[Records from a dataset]
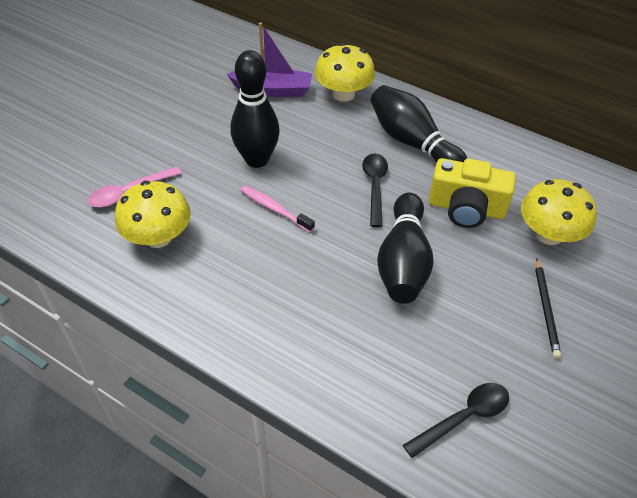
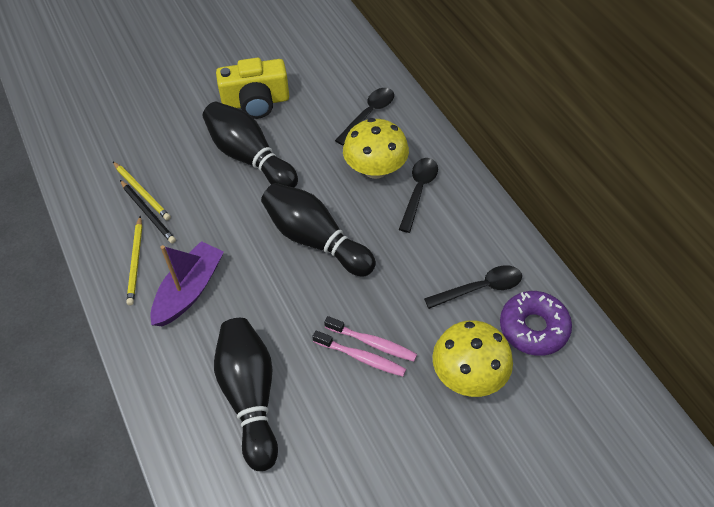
black spoon: 2 -> 3
pink spoon: 1 -> 0
pink toothbrush: 1 -> 2
purple donut: 0 -> 1
yellow mushroom: 3 -> 2
yellow pencil: 0 -> 2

ACTIVITY
All of the entries, apart from the pictures, must be returned exactly.

RESULT BELOW
black spoon: 2 -> 3
pink spoon: 1 -> 0
pink toothbrush: 1 -> 2
purple donut: 0 -> 1
yellow mushroom: 3 -> 2
yellow pencil: 0 -> 2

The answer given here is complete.